### What this task involves:
From the listing below, count the lines where the string "white" occurs. Give the number, with no other words.
——————————
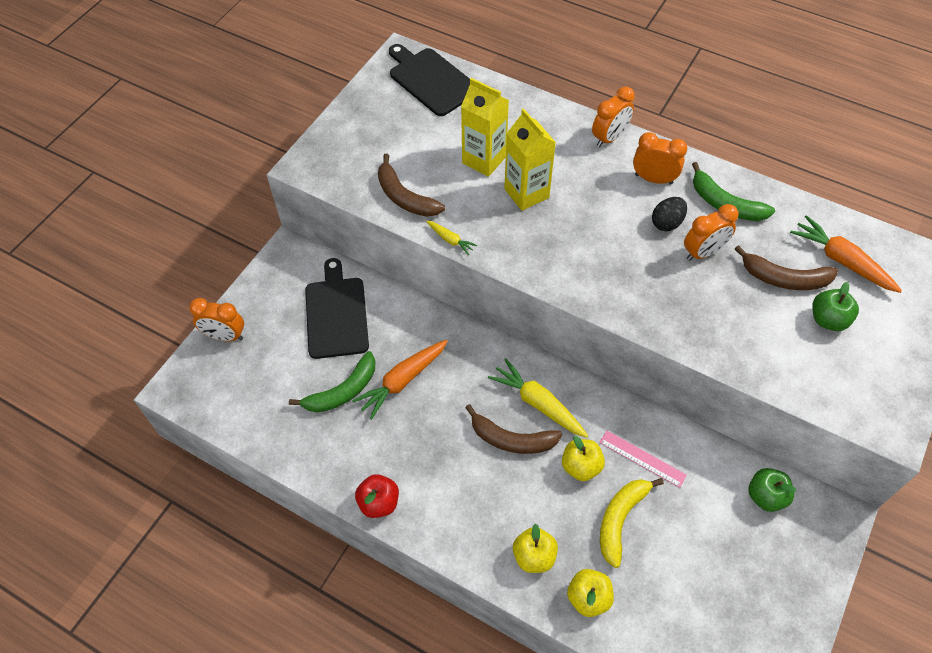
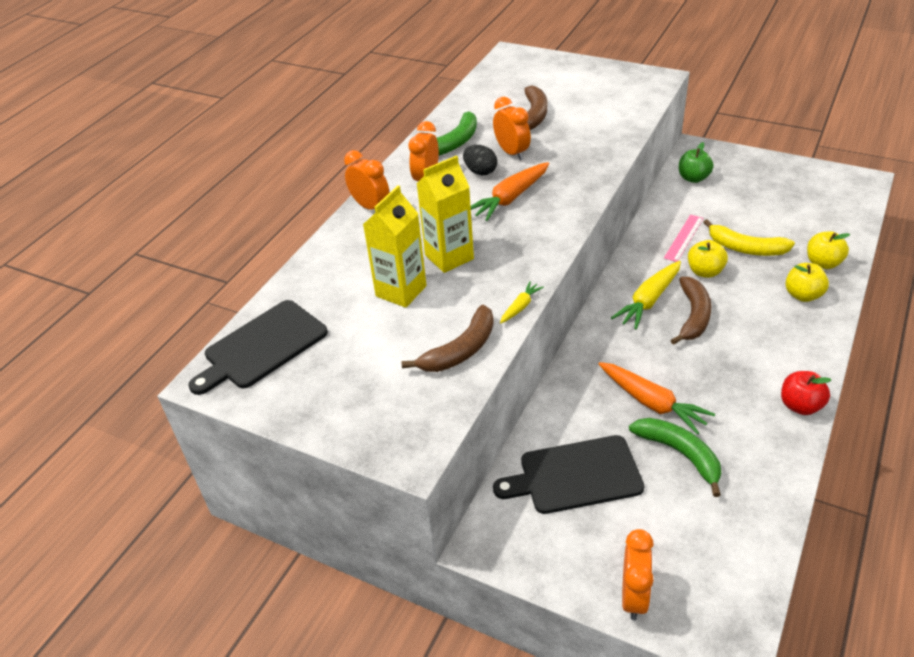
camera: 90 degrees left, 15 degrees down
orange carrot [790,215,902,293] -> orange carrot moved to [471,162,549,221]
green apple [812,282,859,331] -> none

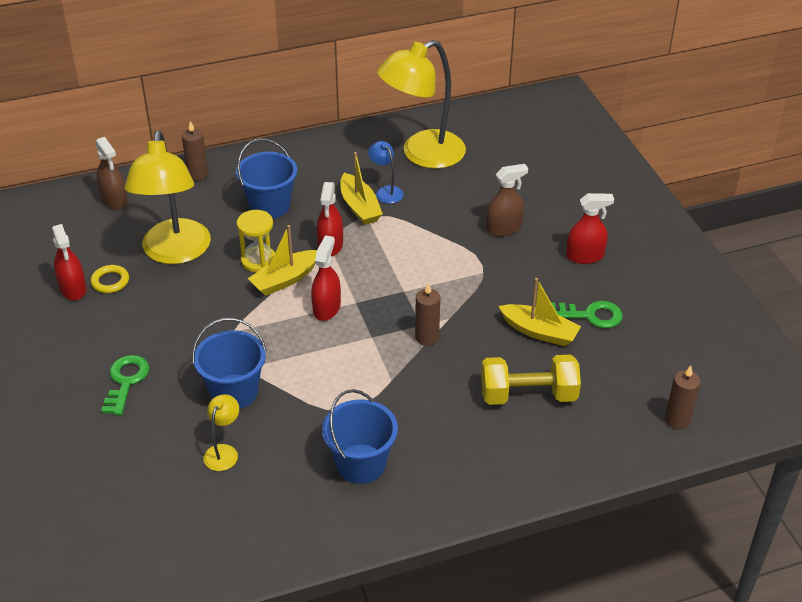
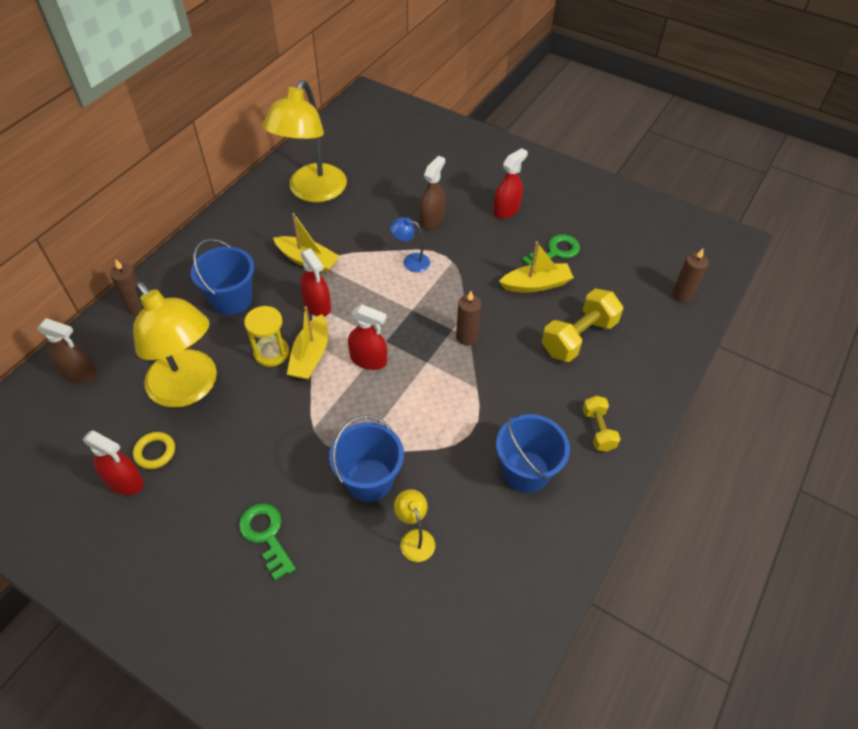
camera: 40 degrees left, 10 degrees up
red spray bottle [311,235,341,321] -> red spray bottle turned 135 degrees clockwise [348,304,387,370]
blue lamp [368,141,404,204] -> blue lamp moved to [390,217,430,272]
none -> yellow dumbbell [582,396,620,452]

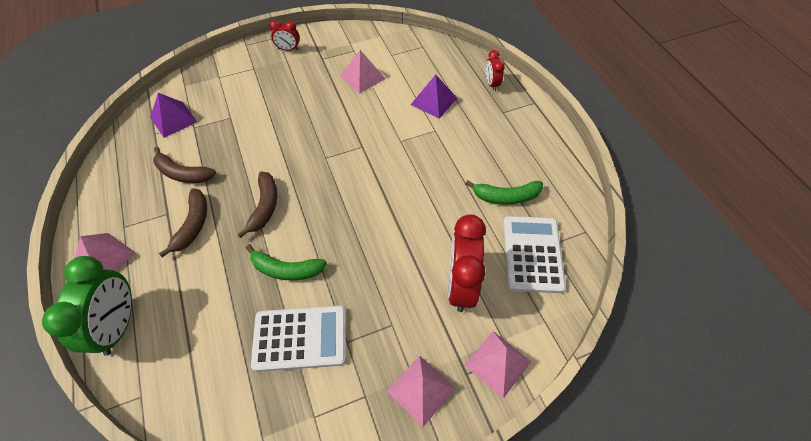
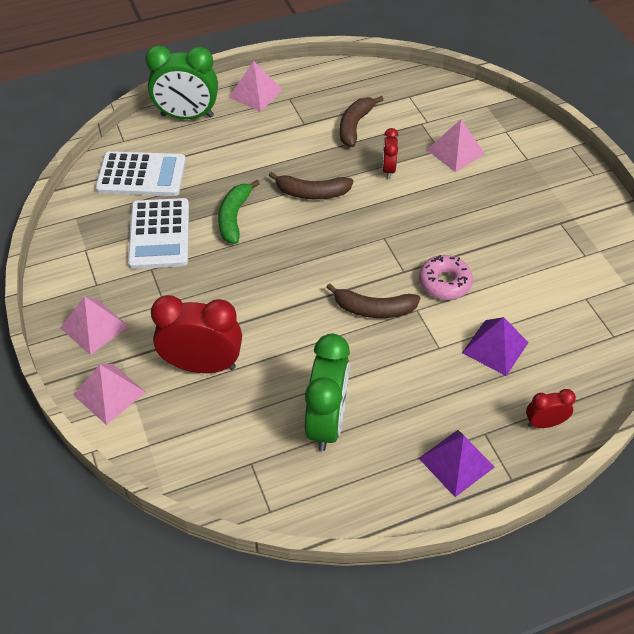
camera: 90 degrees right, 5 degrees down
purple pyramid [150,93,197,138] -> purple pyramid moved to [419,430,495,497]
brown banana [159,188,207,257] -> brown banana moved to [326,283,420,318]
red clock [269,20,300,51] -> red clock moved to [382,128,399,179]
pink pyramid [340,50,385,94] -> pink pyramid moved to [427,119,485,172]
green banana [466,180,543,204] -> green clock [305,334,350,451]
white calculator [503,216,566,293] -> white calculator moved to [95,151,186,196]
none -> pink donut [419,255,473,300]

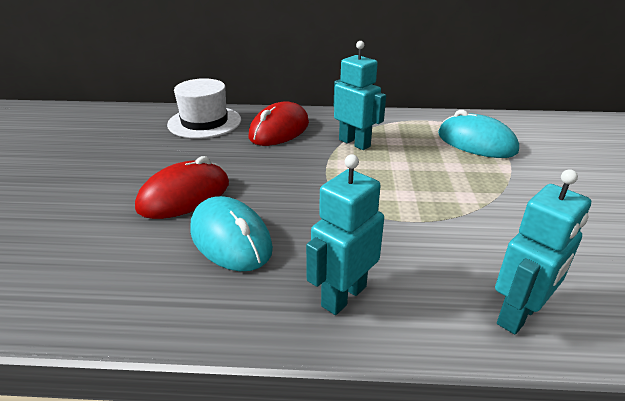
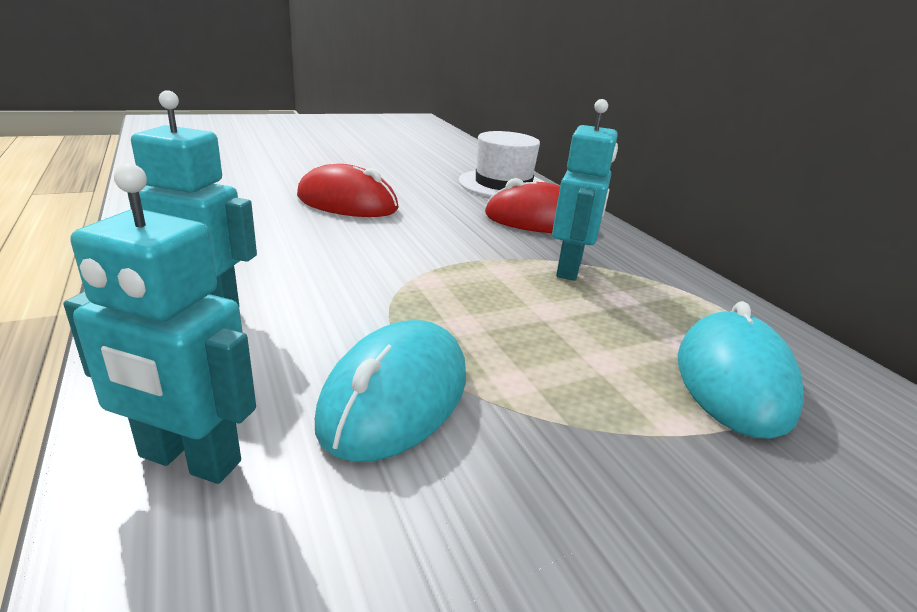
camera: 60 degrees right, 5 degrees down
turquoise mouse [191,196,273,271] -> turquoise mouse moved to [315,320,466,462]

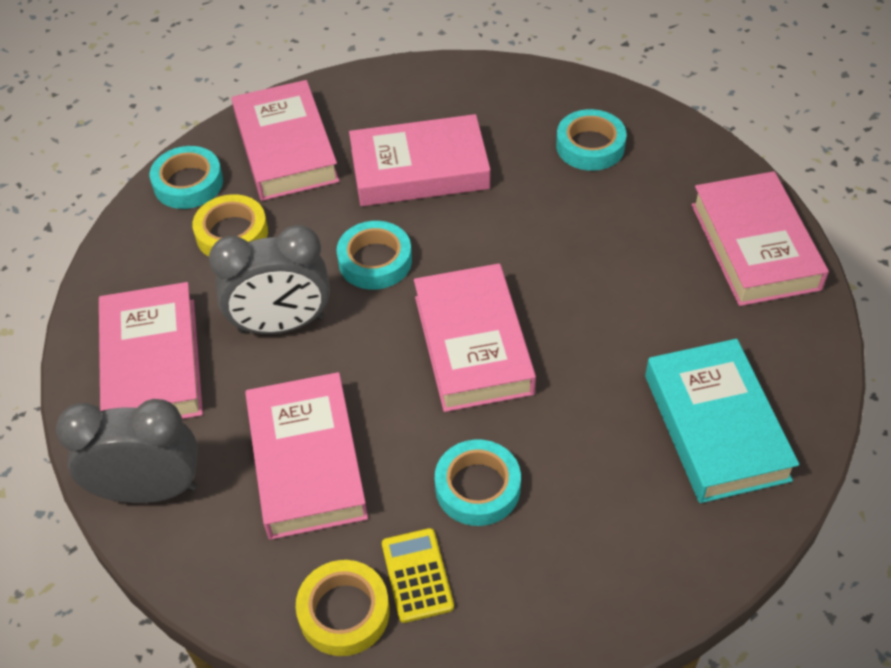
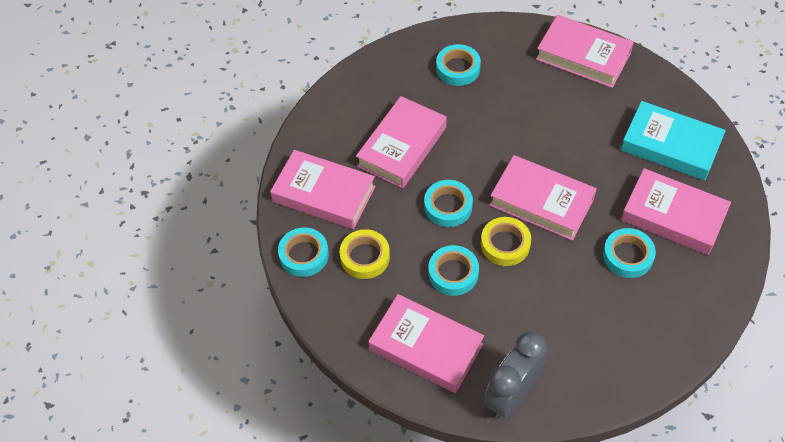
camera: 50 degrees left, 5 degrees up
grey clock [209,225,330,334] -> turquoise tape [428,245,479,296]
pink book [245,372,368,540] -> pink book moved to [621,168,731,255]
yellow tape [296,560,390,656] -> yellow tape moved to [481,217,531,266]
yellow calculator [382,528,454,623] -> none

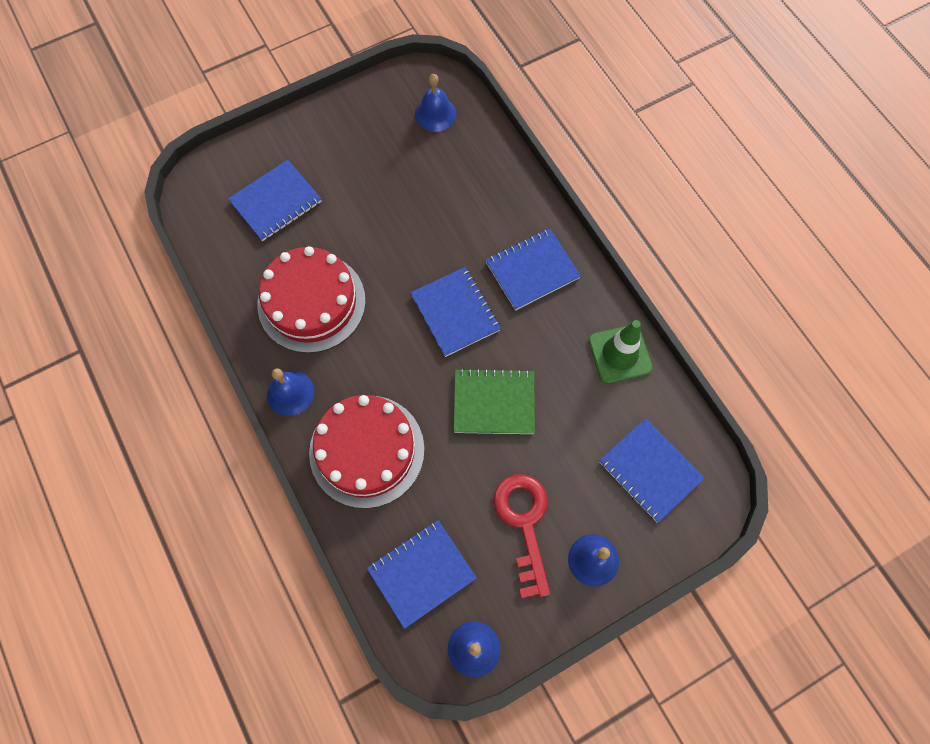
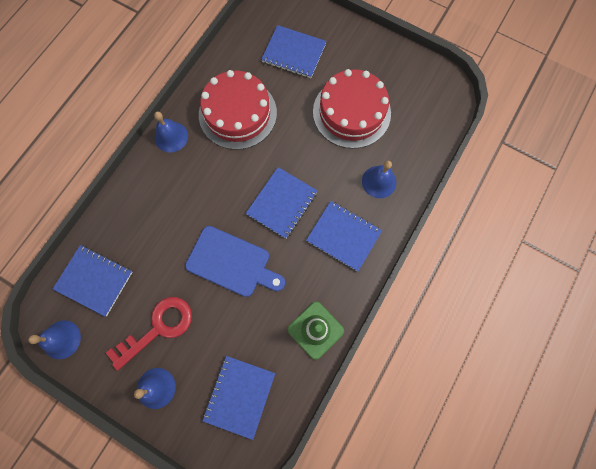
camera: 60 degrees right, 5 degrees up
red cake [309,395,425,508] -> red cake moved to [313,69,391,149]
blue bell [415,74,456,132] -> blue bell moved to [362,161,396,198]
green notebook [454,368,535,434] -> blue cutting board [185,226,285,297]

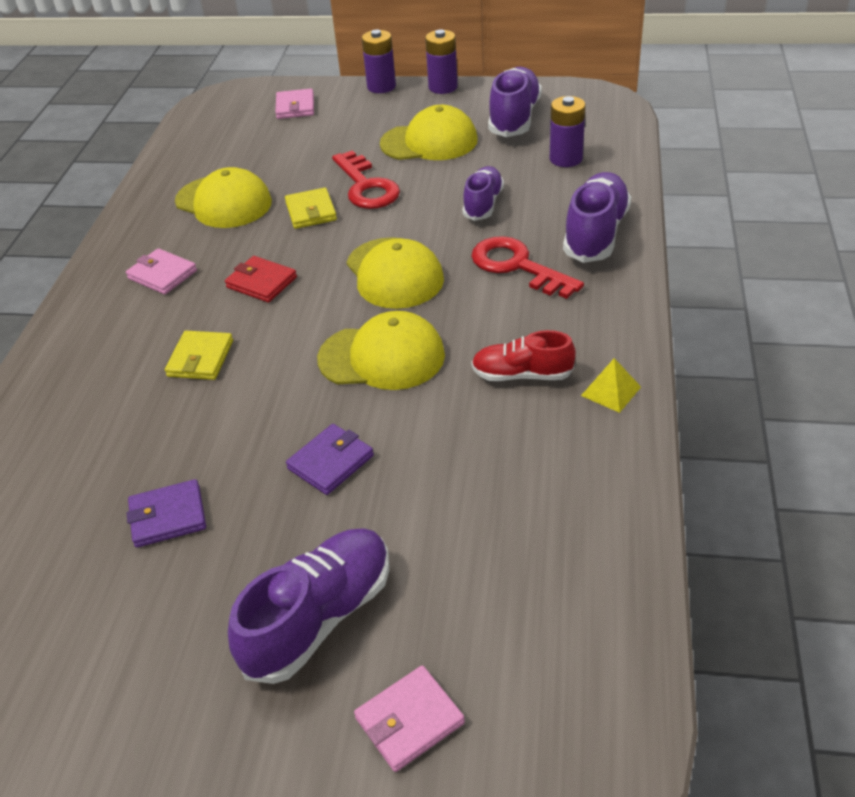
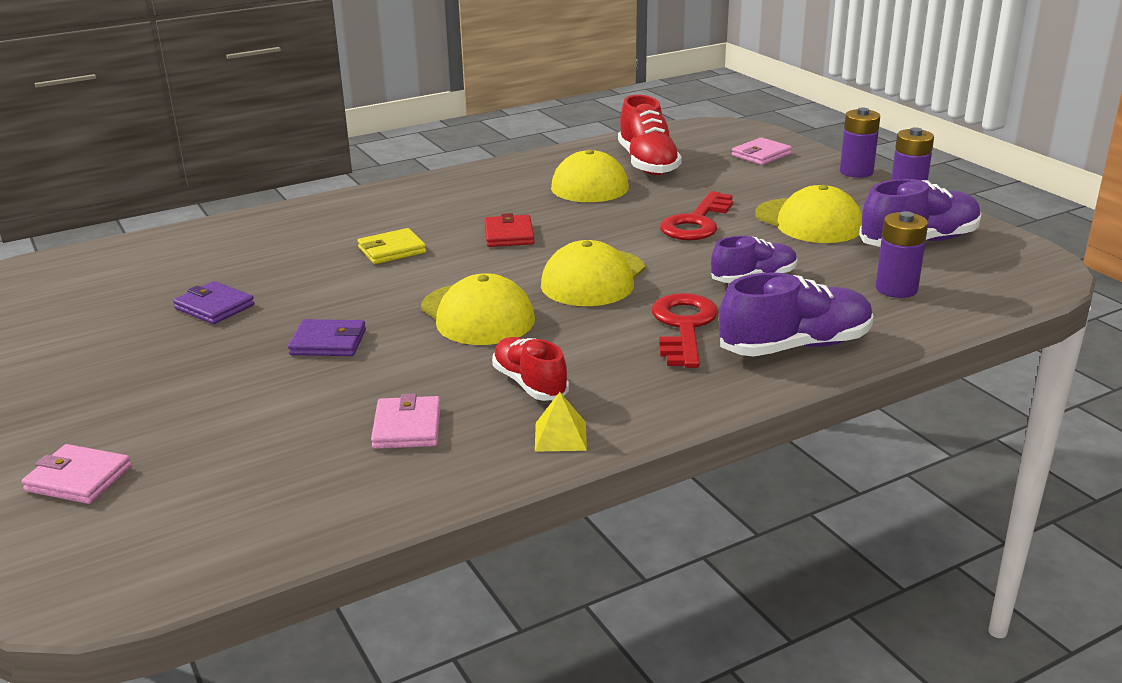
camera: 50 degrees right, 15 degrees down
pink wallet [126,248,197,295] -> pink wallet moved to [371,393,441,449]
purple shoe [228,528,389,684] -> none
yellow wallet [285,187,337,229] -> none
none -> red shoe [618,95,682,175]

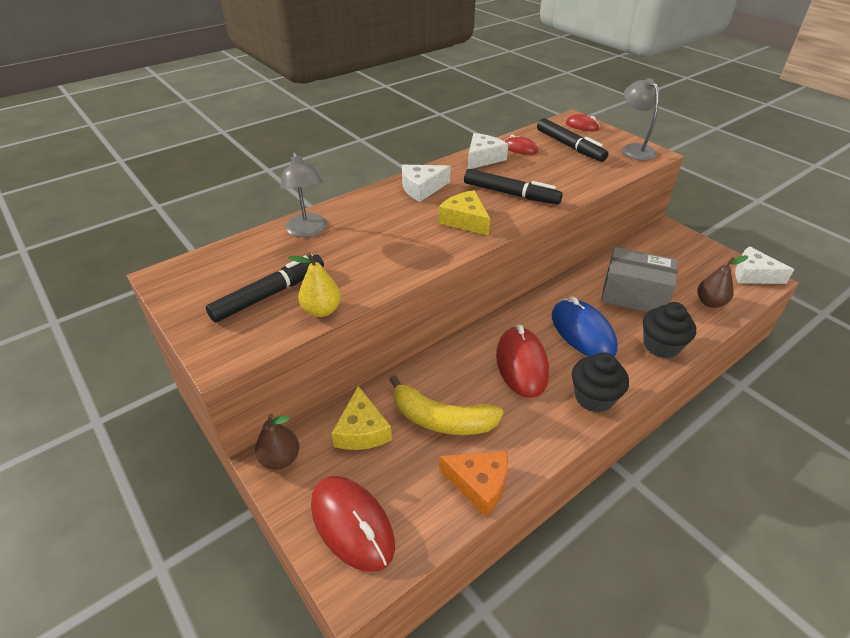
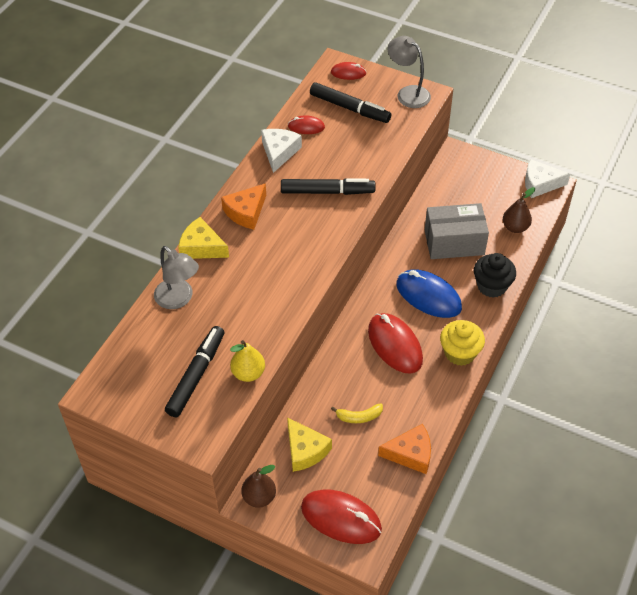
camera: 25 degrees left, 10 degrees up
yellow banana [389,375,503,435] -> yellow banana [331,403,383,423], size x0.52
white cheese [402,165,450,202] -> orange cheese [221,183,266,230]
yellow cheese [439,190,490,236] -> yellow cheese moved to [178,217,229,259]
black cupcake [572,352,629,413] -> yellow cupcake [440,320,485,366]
——————————
### Response:
2